━━━━━ Data to process

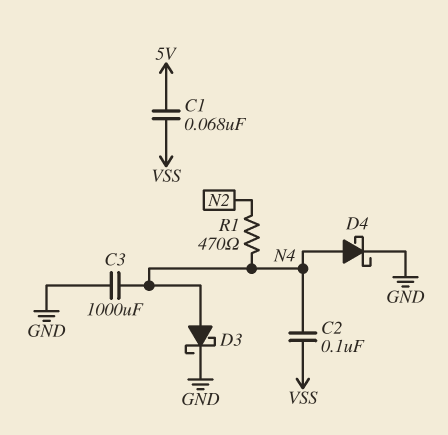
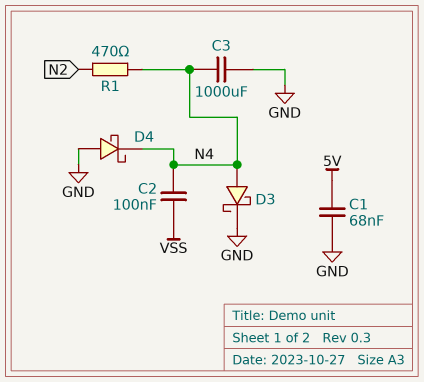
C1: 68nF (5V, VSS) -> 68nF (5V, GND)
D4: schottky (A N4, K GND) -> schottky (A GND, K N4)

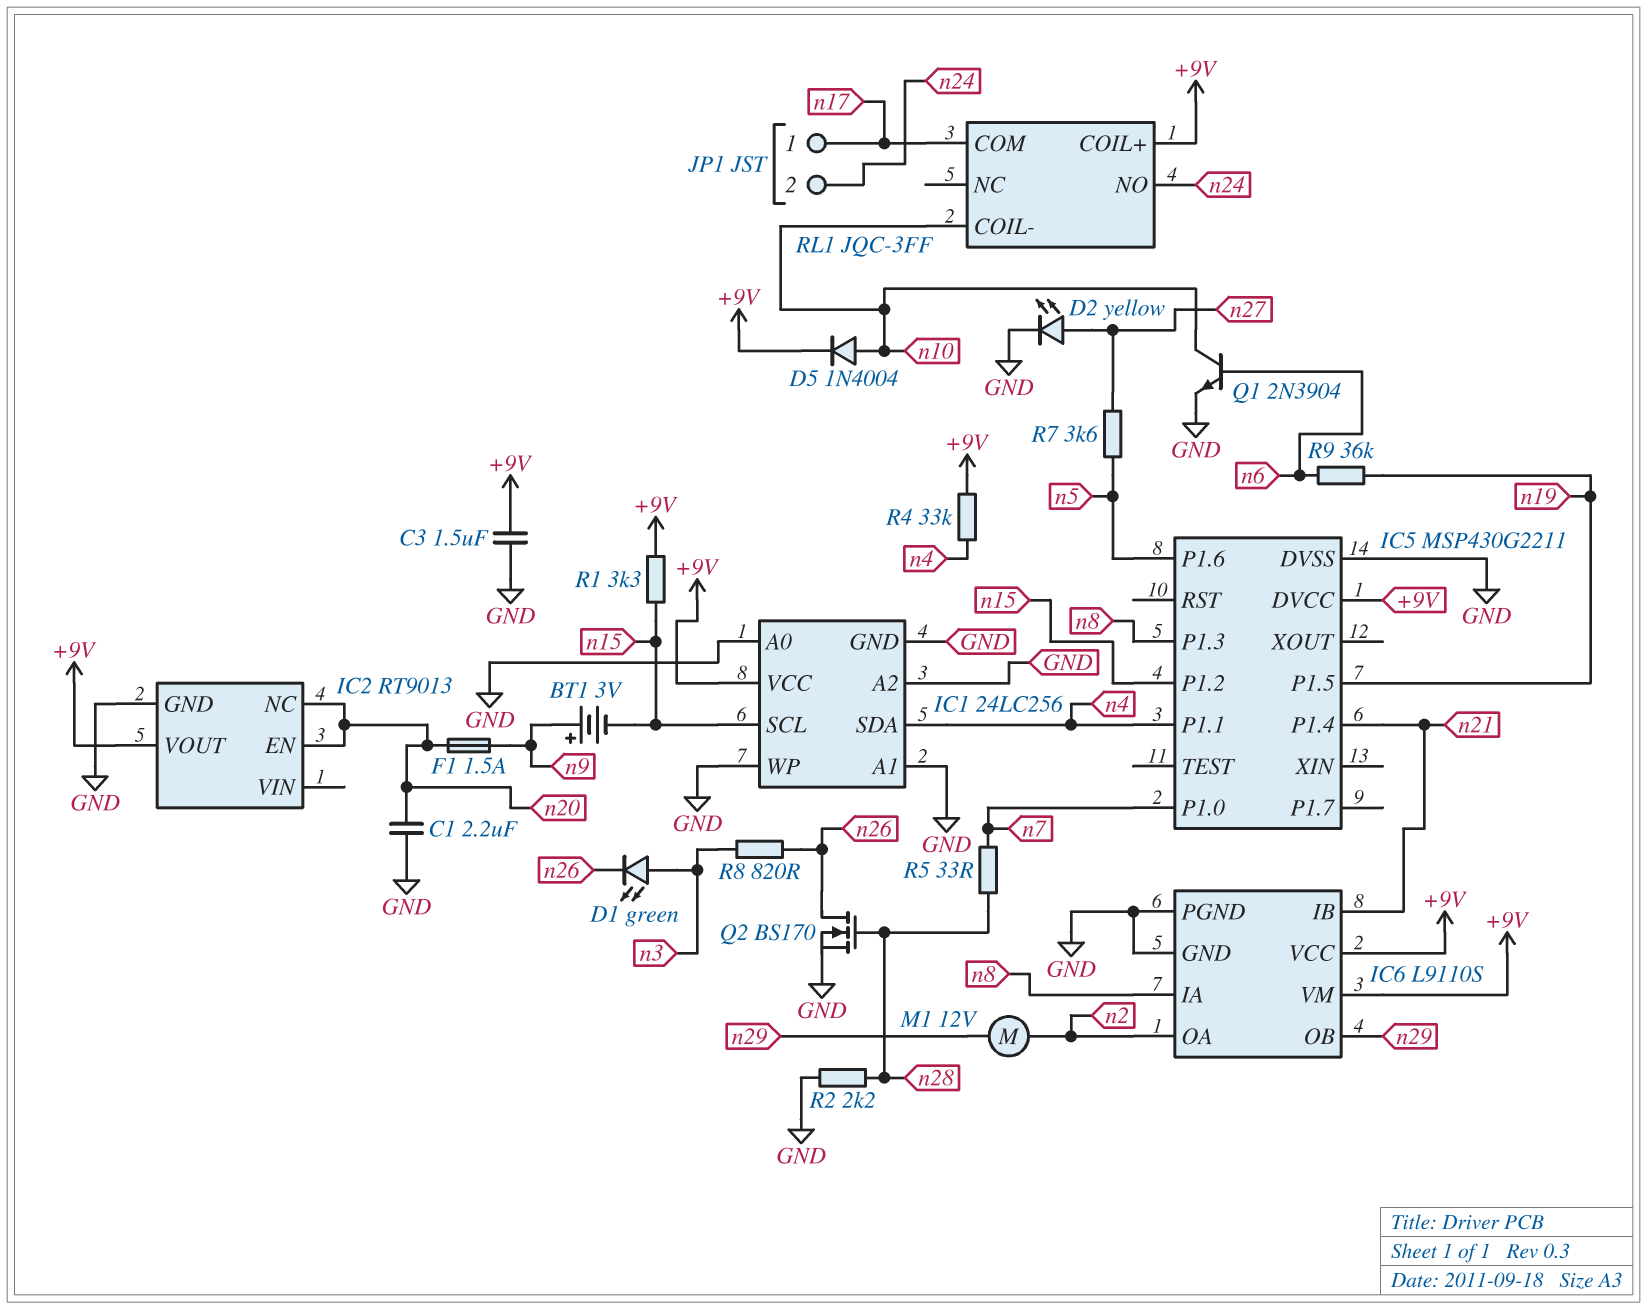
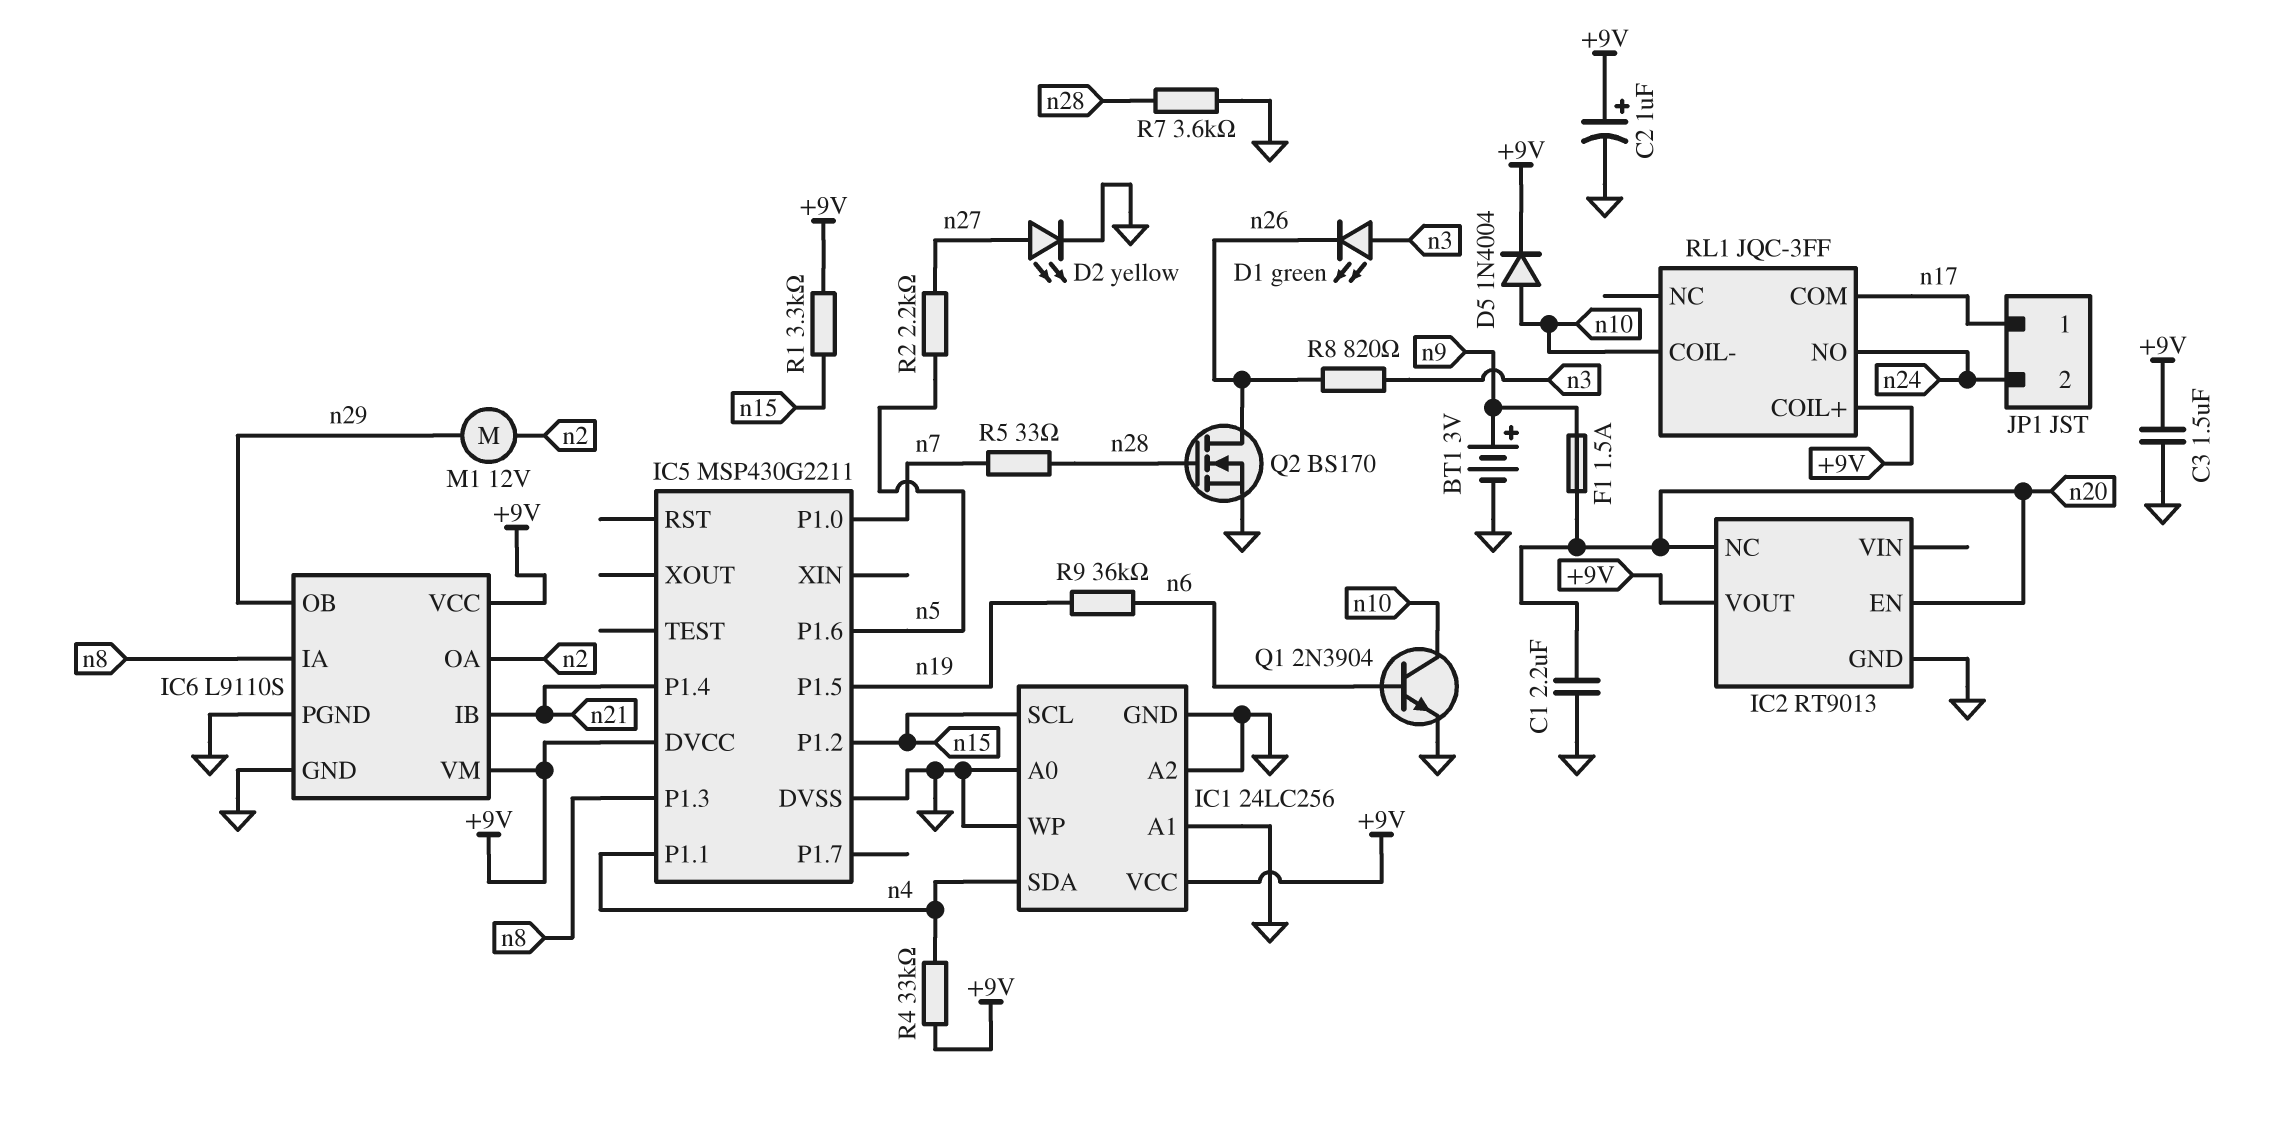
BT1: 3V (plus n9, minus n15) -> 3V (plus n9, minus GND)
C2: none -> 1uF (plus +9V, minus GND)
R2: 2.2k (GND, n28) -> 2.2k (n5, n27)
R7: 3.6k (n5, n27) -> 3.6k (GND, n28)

━━━━━━━━━━

:: The task ::
When copying, output the data exactly and leave out the pictures.

:: Answer to this problem ::
C1: 68nF (5V, VSS) -> 68nF (5V, GND)
D4: schottky (A N4, K GND) -> schottky (A GND, K N4)

BT1: 3V (plus n9, minus n15) -> 3V (plus n9, minus GND)
C2: none -> 1uF (plus +9V, minus GND)
R2: 2.2k (GND, n28) -> 2.2k (n5, n27)
R7: 3.6k (n5, n27) -> 3.6k (GND, n28)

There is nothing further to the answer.